(Excerpted records):
==========

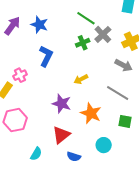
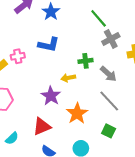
green cross: (83, 43) -> (86, 61), moved
blue L-shape: (46, 56) -> (49, 45), turned 60
gray arrow: (124, 65) -> (108, 74), moved
yellow arrow: (81, 79) -> (68, 78), moved

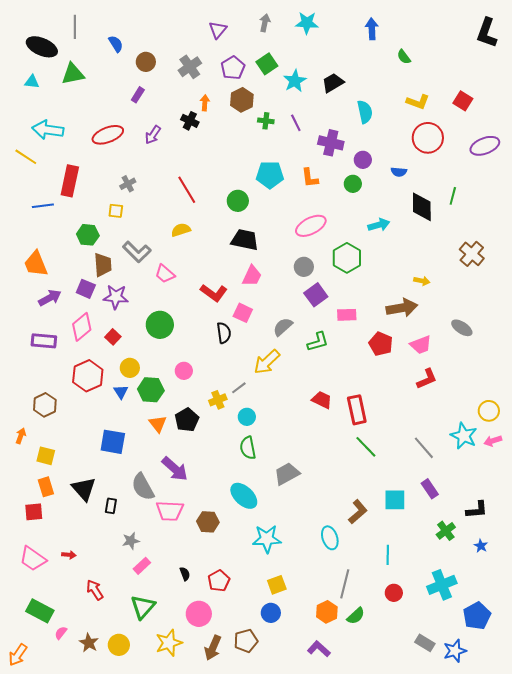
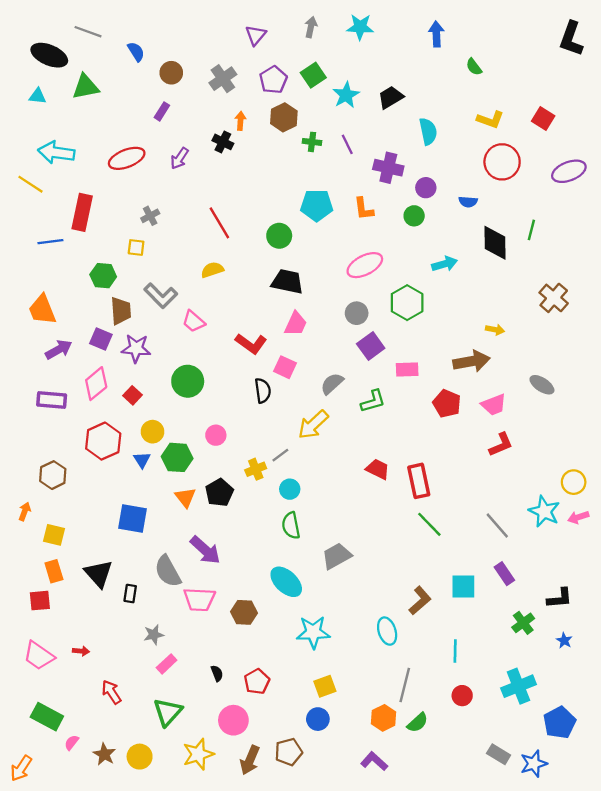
gray line: (75, 27) -> (88, 32), turned -70

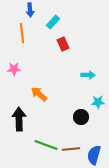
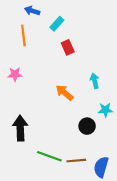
blue arrow: (30, 10) -> (32, 11), turned 112
cyan arrow: (88, 75) -> (95, 81), turned -104
orange arrow: (39, 94) -> (64, 93), moved

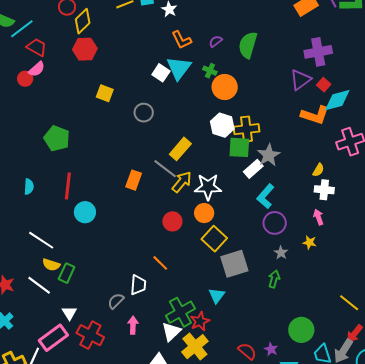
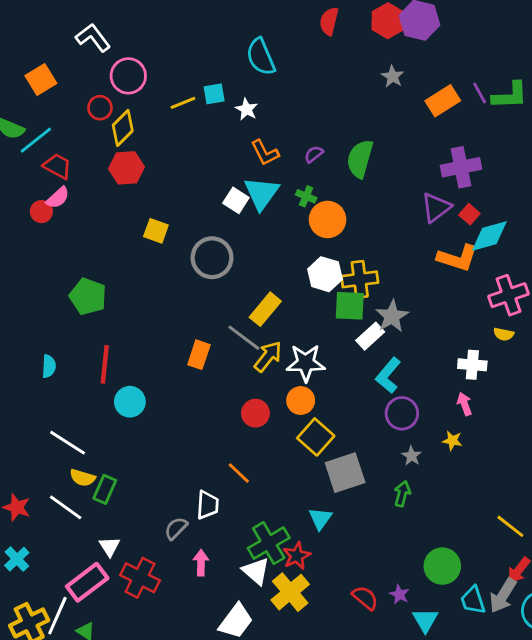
gray circle: (144, 113) -> (212, 258), size x1.5
yellow semicircle: (318, 170) -> (504, 334), moved, turned 72
white triangle: (171, 332) -> (256, 571), turned -35

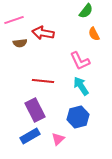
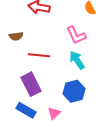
brown semicircle: (20, 43) -> (16, 36), moved
blue rectangle: (30, 136) -> (26, 110), turned 60

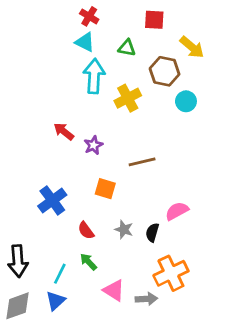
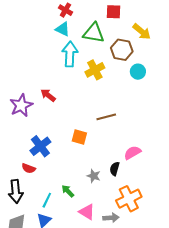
green triangle: (127, 48) -> (94, 33), size x1.6
purple star: (93, 145) -> (21, 105), moved, size x1.6
gray star: (124, 229) -> (94, 176), moved
red semicircle: (86, 231) -> (29, 168), moved, turned -32

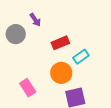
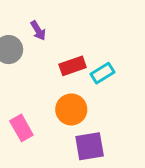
cyan rectangle: (81, 57) -> (102, 73), moved

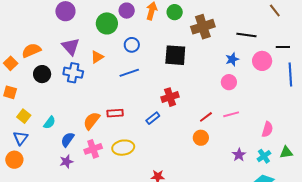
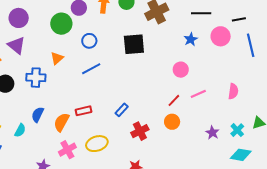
purple triangle: (71, 47) -> (16, 45), moved
pink circle: (229, 82) -> (181, 70), moved
red cross: (170, 97) -> (140, 131), moved
pink semicircle: (267, 129) -> (233, 91), moved
blue semicircle: (68, 140) -> (38, 115), moved

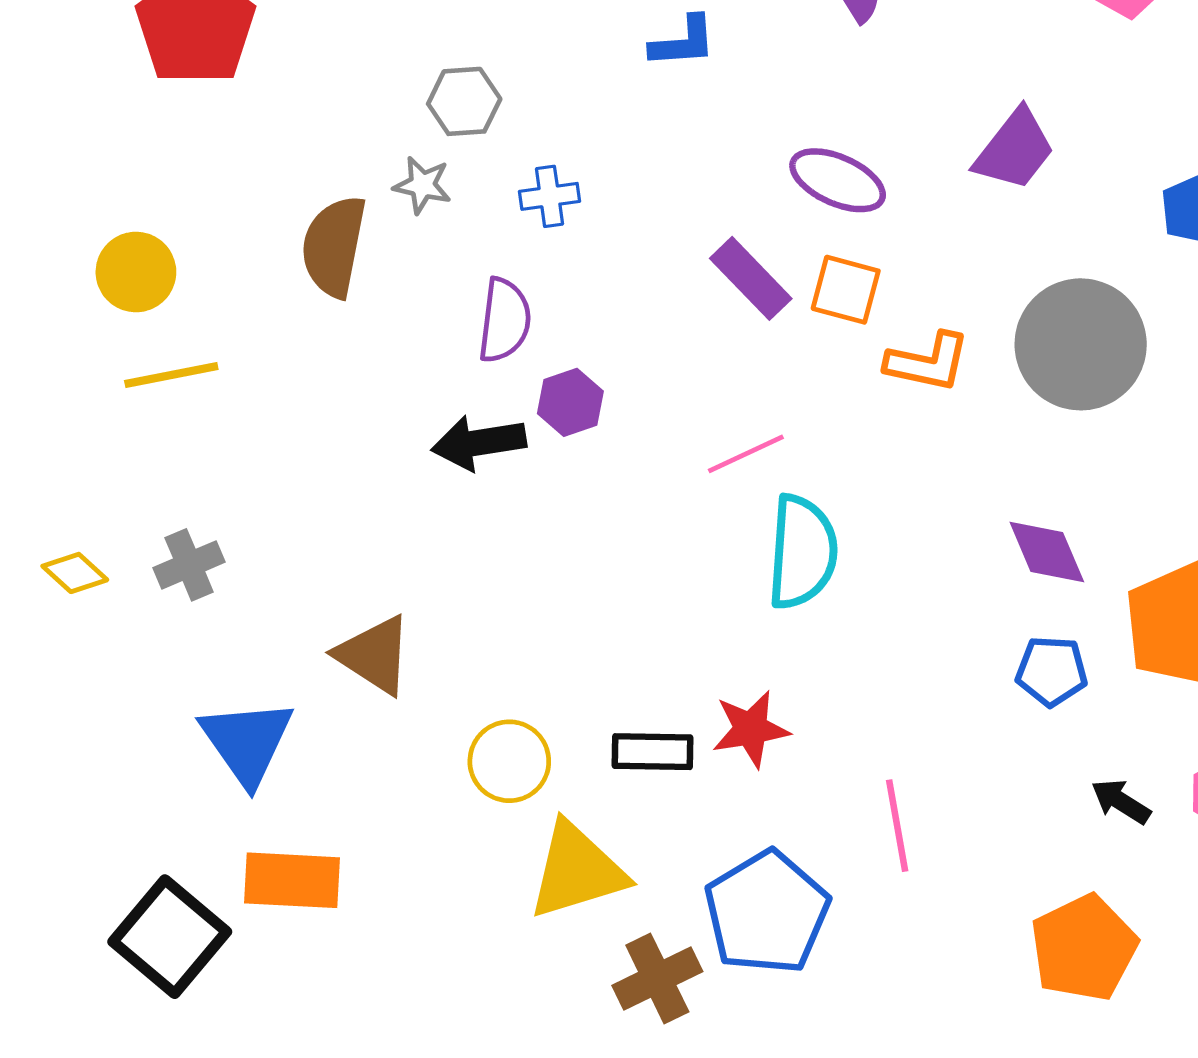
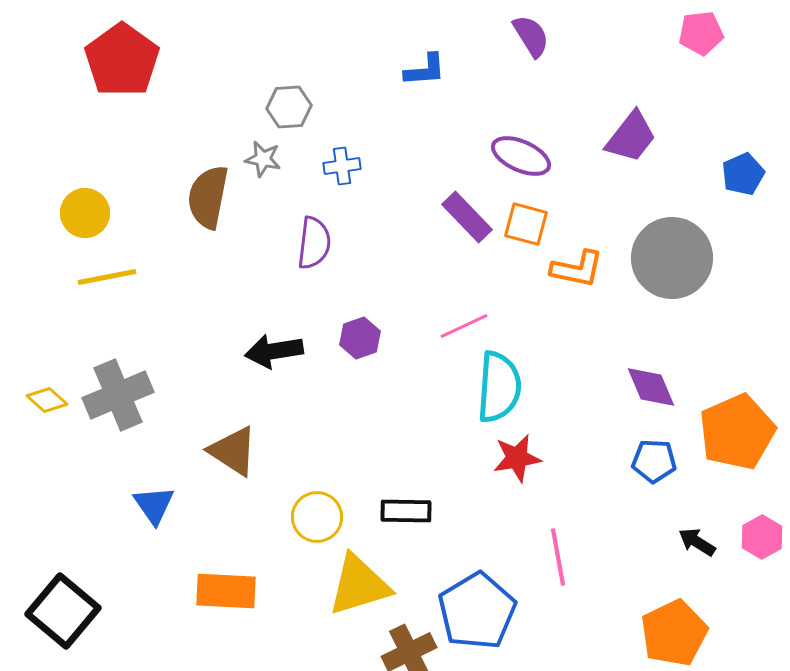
purple hexagon: (570, 402) -> (360, 338), moved
black arrow: (479, 443) -> (274, 351), moved
gray cross: (189, 565) -> (118, 395), size x1.6
red star: (751, 729) -> (517, 458), moved
blue triangle: (247, 742) -> (154, 505), size x0.7
orange rectangle: (292, 880) -> (226, 591), moved
black square: (170, 937) -> (63, 611), moved

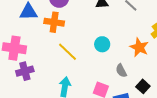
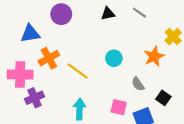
orange cross: (54, 22) -> (49, 58), moved, turned -30
orange star: (139, 47) -> (154, 56), turned 30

==========

(How to complete this task):
Restate each entry word for word. Omit every picture.

(Solution below):
green cross: (83, 43) -> (86, 61), moved
blue L-shape: (46, 56) -> (49, 45), turned 60
gray arrow: (124, 65) -> (108, 74), moved
yellow arrow: (81, 79) -> (68, 78), moved

gray line: (75, 27) -> (88, 32), turned -70

blue arrow: (30, 10) -> (32, 11), turned 112
cyan arrow: (88, 75) -> (95, 81), turned -104
orange arrow: (39, 94) -> (64, 93), moved

gray circle: (144, 113) -> (212, 258), size x1.5
yellow semicircle: (318, 170) -> (504, 334), moved, turned 72
white triangle: (171, 332) -> (256, 571), turned -35

brown semicircle: (20, 43) -> (16, 36), moved
blue rectangle: (30, 136) -> (26, 110), turned 60

green triangle: (127, 48) -> (94, 33), size x1.6
purple star: (93, 145) -> (21, 105), moved, size x1.6
gray star: (124, 229) -> (94, 176), moved
red semicircle: (86, 231) -> (29, 168), moved, turned -32

cyan rectangle: (81, 57) -> (102, 73), moved

purple triangle: (71, 47) -> (16, 45), moved
pink circle: (229, 82) -> (181, 70), moved
red cross: (170, 97) -> (140, 131), moved
pink semicircle: (267, 129) -> (233, 91), moved
blue semicircle: (68, 140) -> (38, 115), moved

purple hexagon: (570, 402) -> (360, 338), moved
black arrow: (479, 443) -> (274, 351), moved
gray cross: (189, 565) -> (118, 395), size x1.6
red star: (751, 729) -> (517, 458), moved
blue triangle: (247, 742) -> (154, 505), size x0.7
orange rectangle: (292, 880) -> (226, 591), moved
black square: (170, 937) -> (63, 611), moved

orange cross: (54, 22) -> (49, 58), moved, turned -30
orange star: (139, 47) -> (154, 56), turned 30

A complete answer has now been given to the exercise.